■ EXERCISE BRIEF
All of the entries must be reproduced exactly, with no images carried over.

----------------------------------------

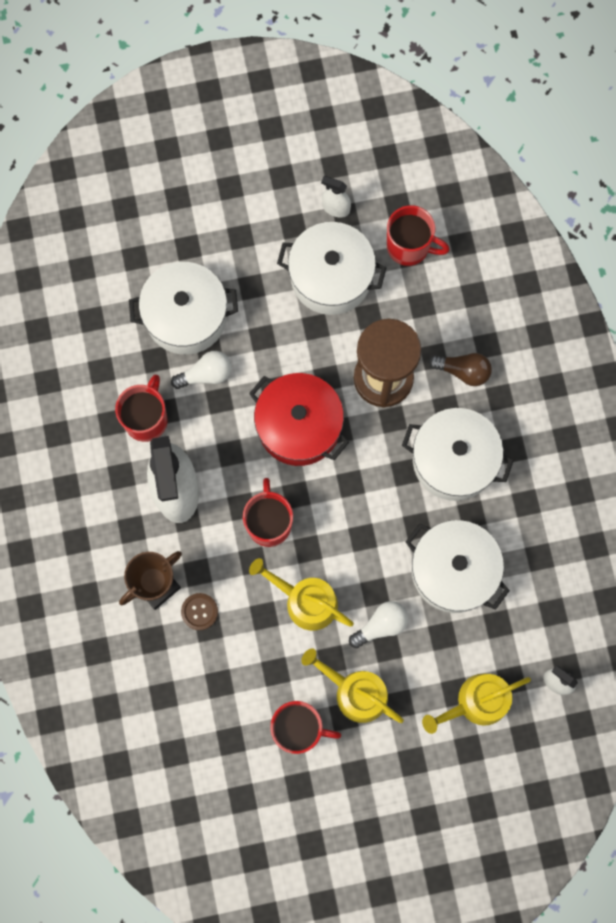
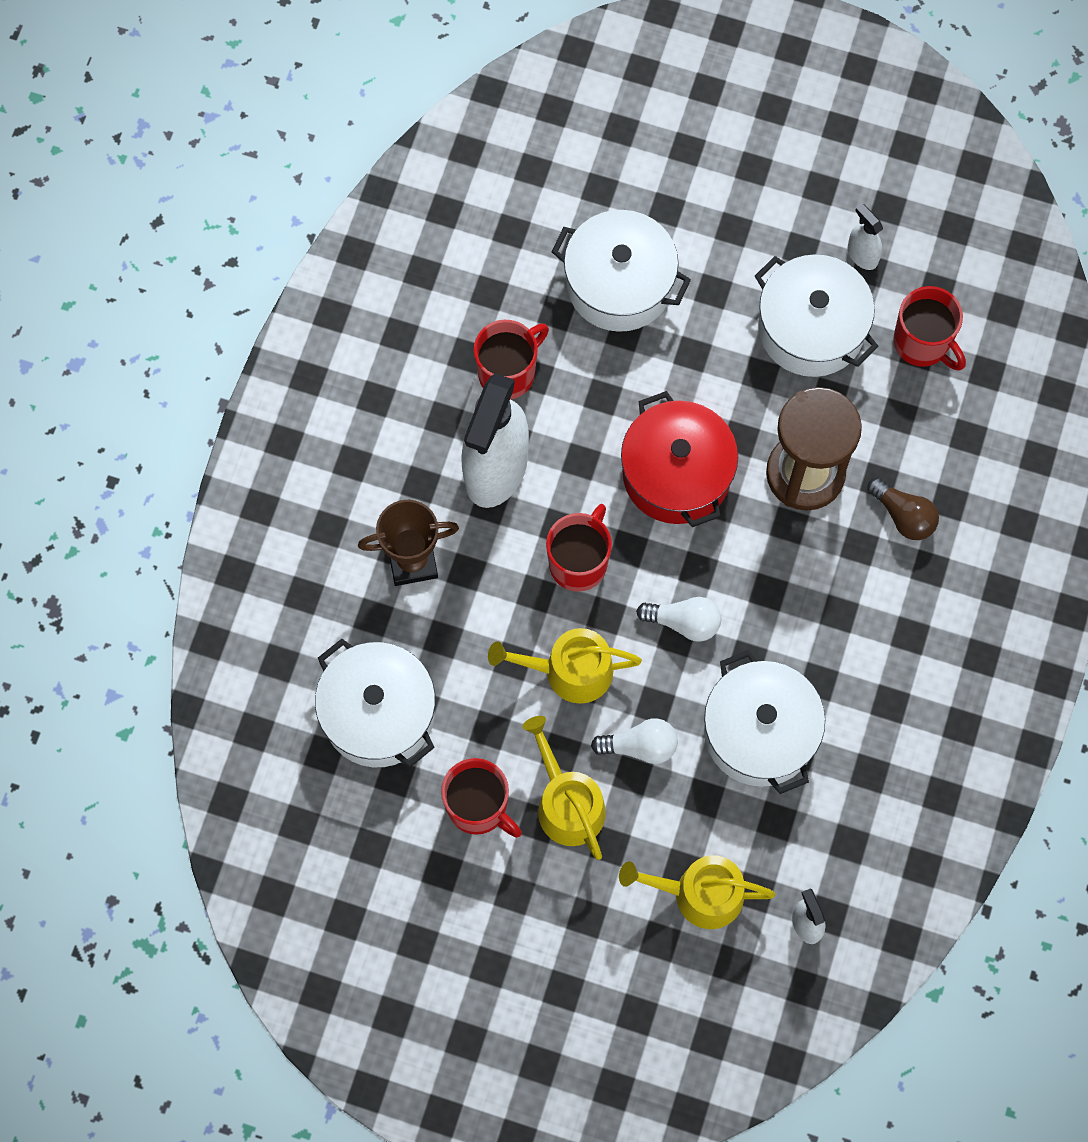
camera: 30 degrees right, 5 degrees down
(199, 611) = (443, 616): brown button -> none
(206, 374) = (604, 360): white light bulb -> white light bulb (683, 622)
(305, 601) = (569, 671): yellow watering can -> yellow watering can turned 60 degrees counterclockwise
(454, 460) = (833, 609): white pot -> white pot (378, 713)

----------------------------------------

■ FINAL ANSWER
camera: 30 degrees right, 5 degrees down
(199, 611) = (443, 616): brown button -> none
(206, 374) = (604, 360): white light bulb -> white light bulb (683, 622)
(305, 601) = (569, 671): yellow watering can -> yellow watering can turned 60 degrees counterclockwise
(454, 460) = (833, 609): white pot -> white pot (378, 713)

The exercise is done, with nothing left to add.